**ABOUT THIS EXERCISE**: Taking each line of the records in turn, count those containing "none" and report only the number.

**MATERIAL SUPPLIED**:
┄┄┄┄┄┄
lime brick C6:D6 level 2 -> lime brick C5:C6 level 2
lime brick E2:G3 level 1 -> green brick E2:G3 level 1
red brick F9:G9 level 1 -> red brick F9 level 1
┄┄┄┄┄┄
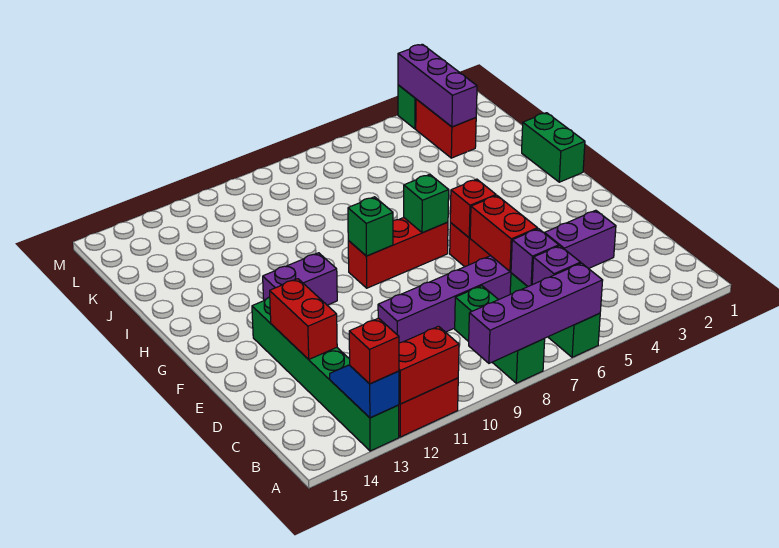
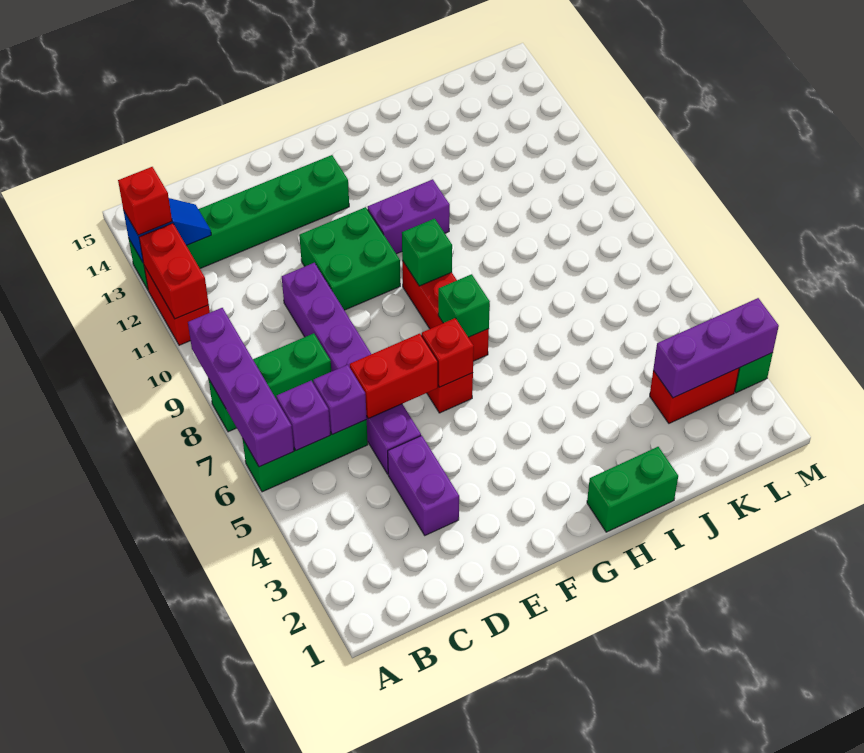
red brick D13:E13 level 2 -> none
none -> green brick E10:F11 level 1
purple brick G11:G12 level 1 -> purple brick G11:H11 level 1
┄┄┄┄┄┄
**ANSWER AREA**: 2